▶ YOUR ASSIGNMENT: Transcribe, word for word and with nothing extra, the line containing "camera: 75 degrees left, 15 degrees up" and each line that comes after it in the entries.

-- Opening Marker --

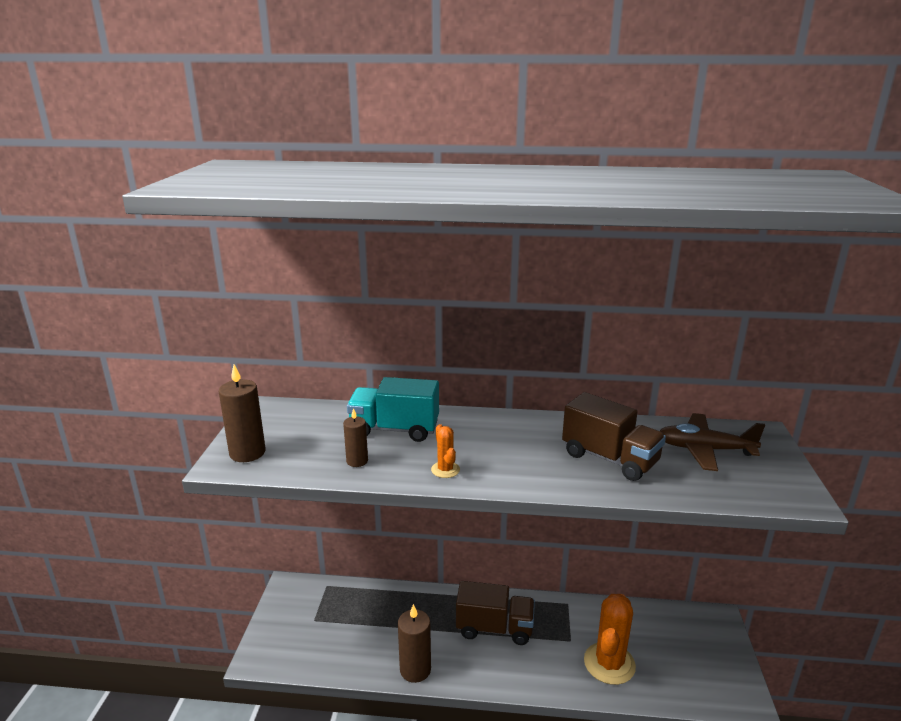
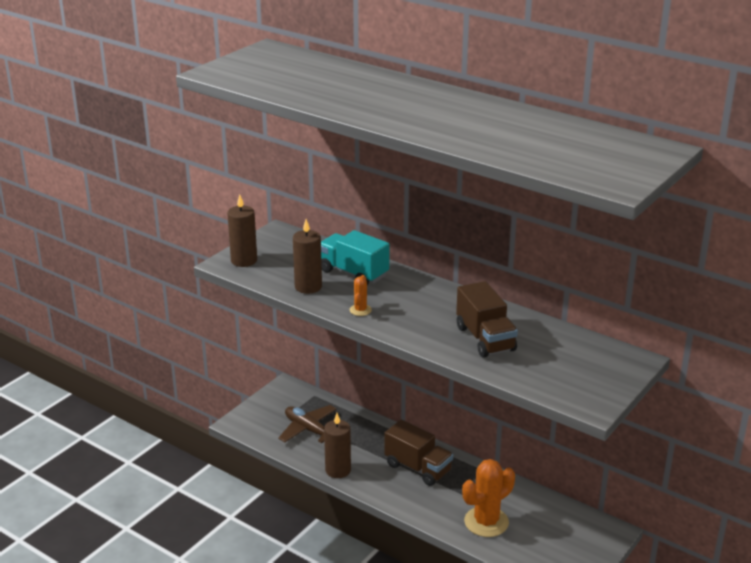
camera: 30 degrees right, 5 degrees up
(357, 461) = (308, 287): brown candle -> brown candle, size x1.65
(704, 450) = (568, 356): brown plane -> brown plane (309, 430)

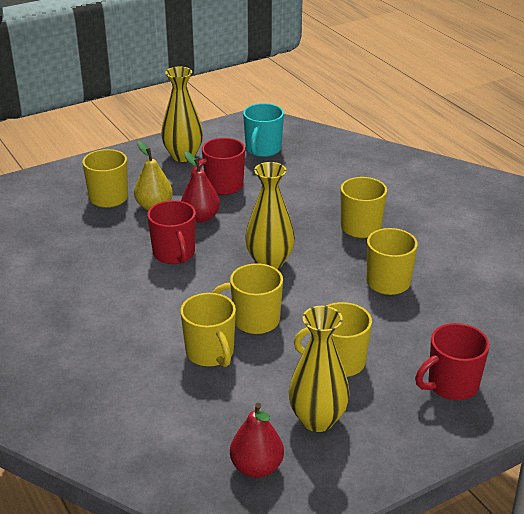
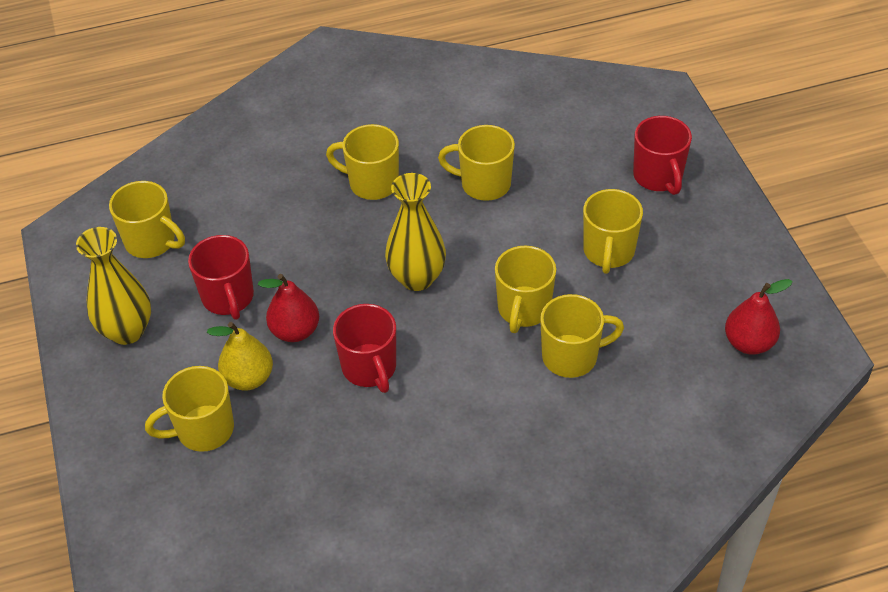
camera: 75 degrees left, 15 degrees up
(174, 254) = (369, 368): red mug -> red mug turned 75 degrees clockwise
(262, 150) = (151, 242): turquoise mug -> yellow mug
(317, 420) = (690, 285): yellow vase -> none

-- Closing Marker --

▶ FINISHED TASK:
camera: 75 degrees left, 15 degrees up
(174, 254) = (369, 368): red mug -> red mug turned 75 degrees clockwise
(262, 150) = (151, 242): turquoise mug -> yellow mug
(317, 420) = (690, 285): yellow vase -> none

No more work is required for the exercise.